* BEGIN *
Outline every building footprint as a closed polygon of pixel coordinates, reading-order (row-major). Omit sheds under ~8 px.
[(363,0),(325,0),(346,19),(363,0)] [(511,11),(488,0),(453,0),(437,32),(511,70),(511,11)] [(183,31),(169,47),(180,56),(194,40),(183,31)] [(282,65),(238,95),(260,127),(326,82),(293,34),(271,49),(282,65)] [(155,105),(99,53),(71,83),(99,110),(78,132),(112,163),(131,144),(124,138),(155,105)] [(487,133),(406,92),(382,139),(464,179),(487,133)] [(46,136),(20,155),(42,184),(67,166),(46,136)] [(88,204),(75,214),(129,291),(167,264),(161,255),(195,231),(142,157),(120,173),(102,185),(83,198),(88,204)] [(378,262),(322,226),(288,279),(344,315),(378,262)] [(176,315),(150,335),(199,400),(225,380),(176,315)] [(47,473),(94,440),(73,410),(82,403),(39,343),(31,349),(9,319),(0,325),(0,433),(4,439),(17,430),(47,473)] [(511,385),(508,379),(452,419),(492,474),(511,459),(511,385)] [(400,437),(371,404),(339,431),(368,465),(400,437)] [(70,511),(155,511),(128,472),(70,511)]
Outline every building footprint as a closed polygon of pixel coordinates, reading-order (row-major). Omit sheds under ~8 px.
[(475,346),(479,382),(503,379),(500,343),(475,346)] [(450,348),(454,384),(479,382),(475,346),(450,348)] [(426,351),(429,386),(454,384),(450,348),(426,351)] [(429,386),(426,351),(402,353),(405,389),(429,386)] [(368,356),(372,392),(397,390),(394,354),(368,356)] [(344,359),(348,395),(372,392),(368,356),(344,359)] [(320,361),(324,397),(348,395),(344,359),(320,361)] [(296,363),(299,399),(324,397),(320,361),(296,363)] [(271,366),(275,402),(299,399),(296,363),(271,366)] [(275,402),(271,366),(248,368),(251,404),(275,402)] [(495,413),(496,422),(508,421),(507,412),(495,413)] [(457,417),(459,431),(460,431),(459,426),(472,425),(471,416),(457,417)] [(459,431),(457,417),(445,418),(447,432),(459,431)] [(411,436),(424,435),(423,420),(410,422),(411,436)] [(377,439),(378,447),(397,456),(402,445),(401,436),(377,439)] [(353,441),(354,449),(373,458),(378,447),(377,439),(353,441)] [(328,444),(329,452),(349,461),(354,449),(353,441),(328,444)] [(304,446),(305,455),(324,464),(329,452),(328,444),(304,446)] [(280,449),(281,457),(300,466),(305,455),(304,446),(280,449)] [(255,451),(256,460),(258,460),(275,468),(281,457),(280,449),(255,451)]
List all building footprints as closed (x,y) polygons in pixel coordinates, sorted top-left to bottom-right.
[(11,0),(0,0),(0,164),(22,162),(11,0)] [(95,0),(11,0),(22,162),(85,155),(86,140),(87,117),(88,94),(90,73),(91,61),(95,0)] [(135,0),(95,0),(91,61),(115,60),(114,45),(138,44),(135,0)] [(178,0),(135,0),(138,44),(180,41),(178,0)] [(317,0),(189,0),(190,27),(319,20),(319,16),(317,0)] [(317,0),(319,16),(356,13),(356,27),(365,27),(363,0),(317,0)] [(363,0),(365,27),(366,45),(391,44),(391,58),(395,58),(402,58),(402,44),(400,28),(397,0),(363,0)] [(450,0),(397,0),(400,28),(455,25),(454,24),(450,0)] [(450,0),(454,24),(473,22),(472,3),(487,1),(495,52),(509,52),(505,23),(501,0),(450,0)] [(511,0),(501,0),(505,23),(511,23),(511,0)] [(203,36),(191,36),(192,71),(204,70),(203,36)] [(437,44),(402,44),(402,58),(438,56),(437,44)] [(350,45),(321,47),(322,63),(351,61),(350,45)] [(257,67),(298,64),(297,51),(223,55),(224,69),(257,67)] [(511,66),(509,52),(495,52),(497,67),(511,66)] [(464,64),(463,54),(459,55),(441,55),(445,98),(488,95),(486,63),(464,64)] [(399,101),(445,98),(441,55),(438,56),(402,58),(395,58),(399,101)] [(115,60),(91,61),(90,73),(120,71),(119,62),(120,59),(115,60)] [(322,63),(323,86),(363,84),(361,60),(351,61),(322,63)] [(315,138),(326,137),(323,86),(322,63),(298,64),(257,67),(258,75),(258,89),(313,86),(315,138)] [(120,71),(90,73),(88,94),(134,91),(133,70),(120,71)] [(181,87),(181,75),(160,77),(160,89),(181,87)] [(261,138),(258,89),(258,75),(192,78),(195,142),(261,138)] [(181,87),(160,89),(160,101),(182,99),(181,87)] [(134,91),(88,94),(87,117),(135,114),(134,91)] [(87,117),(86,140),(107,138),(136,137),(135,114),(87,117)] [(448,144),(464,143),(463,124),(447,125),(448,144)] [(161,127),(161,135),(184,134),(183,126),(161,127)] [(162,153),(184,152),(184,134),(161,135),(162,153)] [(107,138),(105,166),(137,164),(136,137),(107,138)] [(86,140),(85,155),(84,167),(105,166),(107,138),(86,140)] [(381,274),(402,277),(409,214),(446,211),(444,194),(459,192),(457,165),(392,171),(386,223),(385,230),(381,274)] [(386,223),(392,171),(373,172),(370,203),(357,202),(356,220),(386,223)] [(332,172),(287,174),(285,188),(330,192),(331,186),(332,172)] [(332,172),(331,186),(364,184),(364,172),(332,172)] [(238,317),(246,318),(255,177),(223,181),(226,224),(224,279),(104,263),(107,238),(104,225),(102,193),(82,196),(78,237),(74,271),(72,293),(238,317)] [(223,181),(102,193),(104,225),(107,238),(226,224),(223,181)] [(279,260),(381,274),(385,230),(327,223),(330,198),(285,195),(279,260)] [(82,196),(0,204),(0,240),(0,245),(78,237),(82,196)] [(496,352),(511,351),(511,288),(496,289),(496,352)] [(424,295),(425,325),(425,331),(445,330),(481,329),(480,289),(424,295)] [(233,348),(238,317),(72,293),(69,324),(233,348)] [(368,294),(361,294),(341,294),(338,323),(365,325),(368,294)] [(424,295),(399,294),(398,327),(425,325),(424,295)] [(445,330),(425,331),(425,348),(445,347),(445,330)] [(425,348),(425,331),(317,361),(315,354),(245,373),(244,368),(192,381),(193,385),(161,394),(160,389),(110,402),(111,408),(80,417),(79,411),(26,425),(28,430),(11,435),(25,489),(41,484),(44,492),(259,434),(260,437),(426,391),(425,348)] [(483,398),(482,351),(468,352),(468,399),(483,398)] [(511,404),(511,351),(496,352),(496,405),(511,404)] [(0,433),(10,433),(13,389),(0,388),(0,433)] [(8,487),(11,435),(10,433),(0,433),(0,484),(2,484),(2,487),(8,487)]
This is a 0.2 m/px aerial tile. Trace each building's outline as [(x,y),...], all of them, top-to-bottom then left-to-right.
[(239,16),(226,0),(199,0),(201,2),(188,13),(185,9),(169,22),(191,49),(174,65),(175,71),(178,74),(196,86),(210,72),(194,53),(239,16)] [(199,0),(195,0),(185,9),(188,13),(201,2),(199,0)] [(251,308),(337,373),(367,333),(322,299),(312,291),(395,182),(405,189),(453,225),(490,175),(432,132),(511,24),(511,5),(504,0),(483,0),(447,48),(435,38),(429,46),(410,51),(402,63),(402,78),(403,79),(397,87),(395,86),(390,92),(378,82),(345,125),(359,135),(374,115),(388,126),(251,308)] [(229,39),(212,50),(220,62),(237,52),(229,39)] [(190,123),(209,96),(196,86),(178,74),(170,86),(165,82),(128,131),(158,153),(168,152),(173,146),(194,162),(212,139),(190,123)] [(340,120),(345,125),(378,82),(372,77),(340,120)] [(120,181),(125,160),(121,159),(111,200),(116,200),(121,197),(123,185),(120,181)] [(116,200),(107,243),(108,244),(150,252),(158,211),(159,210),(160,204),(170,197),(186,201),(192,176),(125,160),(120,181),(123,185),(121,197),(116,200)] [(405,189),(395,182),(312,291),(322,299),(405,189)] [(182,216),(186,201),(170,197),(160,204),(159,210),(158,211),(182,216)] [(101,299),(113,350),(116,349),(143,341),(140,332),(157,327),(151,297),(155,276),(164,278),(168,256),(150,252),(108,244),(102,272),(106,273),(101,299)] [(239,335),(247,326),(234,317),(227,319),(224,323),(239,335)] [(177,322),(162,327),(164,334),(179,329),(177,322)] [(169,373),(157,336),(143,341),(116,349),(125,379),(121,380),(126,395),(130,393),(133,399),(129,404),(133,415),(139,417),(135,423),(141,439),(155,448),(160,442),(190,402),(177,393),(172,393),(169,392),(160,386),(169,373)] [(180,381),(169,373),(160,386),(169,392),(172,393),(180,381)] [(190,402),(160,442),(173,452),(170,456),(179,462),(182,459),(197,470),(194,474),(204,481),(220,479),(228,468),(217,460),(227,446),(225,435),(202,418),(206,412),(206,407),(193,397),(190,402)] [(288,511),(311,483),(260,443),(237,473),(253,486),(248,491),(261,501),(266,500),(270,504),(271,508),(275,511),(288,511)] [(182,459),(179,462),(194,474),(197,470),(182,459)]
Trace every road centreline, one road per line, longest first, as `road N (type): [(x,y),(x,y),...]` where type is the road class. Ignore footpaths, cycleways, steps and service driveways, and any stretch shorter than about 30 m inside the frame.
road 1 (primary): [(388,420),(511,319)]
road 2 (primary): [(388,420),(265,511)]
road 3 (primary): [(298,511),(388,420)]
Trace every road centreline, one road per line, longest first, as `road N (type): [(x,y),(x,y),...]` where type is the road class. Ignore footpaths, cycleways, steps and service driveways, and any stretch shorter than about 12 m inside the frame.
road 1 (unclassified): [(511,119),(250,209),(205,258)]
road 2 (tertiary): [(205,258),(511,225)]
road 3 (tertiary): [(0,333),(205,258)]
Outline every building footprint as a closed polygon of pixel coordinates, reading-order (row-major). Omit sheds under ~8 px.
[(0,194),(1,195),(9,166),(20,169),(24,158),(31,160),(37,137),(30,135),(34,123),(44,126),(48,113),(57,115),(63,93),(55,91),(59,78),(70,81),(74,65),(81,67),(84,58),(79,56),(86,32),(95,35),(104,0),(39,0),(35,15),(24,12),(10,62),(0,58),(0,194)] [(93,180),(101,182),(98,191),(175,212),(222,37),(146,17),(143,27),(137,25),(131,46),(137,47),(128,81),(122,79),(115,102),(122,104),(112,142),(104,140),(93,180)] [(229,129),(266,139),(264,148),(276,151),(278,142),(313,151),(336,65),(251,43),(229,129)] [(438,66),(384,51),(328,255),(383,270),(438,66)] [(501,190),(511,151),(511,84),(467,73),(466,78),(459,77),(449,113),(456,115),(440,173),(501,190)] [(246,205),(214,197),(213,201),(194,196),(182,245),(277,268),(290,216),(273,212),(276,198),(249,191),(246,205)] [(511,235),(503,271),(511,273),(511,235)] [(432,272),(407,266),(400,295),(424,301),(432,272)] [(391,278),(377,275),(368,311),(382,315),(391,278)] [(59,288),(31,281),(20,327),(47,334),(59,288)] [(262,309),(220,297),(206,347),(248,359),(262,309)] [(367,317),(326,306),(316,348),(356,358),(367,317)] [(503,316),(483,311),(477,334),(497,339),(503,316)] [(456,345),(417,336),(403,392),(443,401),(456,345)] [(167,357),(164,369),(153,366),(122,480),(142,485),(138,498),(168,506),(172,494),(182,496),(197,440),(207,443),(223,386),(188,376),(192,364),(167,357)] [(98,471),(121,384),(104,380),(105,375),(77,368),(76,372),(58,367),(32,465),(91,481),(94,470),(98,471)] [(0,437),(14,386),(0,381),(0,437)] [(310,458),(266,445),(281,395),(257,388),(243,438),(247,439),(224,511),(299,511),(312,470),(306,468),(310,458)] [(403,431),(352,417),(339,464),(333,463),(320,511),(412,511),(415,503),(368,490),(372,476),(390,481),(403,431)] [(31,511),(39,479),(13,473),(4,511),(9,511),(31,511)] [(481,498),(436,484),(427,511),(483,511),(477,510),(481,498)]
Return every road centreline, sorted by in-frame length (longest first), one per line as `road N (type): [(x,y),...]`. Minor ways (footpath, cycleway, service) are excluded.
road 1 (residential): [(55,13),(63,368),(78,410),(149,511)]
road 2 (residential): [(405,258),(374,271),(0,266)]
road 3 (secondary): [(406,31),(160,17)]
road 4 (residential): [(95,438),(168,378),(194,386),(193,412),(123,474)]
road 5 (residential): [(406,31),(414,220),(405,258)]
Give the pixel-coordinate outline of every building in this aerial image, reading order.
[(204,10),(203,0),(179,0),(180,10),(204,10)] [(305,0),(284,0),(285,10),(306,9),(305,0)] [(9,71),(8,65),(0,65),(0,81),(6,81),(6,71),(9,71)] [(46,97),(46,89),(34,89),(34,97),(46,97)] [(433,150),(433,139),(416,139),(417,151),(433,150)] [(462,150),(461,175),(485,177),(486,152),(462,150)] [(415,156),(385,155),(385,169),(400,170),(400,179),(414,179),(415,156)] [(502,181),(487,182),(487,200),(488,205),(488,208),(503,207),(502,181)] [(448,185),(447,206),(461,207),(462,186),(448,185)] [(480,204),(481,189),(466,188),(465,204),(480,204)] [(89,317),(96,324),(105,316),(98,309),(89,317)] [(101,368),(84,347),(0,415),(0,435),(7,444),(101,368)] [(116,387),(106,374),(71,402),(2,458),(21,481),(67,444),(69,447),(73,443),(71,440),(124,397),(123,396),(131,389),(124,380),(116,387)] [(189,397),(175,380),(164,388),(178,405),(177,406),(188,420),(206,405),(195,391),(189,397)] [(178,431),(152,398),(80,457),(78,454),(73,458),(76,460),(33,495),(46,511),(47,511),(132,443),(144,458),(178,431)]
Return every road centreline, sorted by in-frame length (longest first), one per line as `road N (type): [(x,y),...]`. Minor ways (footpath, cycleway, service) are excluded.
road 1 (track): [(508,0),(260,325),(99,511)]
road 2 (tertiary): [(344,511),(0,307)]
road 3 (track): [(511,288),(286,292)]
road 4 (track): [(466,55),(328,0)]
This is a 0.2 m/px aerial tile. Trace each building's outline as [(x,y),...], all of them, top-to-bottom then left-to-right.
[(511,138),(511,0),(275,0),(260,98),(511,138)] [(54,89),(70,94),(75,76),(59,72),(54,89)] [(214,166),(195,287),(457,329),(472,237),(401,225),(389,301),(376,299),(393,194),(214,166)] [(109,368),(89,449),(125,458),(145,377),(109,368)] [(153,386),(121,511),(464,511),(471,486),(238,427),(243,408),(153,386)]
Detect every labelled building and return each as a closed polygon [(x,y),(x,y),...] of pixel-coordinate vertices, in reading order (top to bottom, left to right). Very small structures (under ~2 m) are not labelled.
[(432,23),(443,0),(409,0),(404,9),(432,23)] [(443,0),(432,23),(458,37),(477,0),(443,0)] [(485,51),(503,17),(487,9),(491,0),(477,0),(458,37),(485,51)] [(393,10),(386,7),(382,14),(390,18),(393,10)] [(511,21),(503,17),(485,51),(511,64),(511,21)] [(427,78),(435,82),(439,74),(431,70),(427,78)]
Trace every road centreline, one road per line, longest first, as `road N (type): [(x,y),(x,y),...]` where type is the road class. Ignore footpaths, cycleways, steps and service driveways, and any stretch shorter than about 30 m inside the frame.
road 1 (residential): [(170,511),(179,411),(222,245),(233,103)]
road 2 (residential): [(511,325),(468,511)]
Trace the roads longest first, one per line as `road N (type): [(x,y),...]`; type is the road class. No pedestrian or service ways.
* END *
• _PROBLEM REQUIREMENTS_: Pull out every line in the records above that contains the string "bottom", and copy each one unchanged.

• _RESPONSE TO THIS TASK_:
List all building footprints as closed (x,y) polygons in pixel coordinates, sorted top-left to bottom-right.
This is a 0.2 m/px aerial tile. Trace each building's outline as [(x,y),...], all of them, top-to-bottom then left-to-right.
This is a 0.2 m/px aerial tile. Trace each building's outline as [(x,y),...], all of them, top-to-bottom then left-to-right.
Detect every labelled building and return each as a closed polygon [(x,y),(x,y),...] of pixel-coordinate vertices, in reading order (top to bottom, left to right). Very small structures (under ~2 m) are not labelled.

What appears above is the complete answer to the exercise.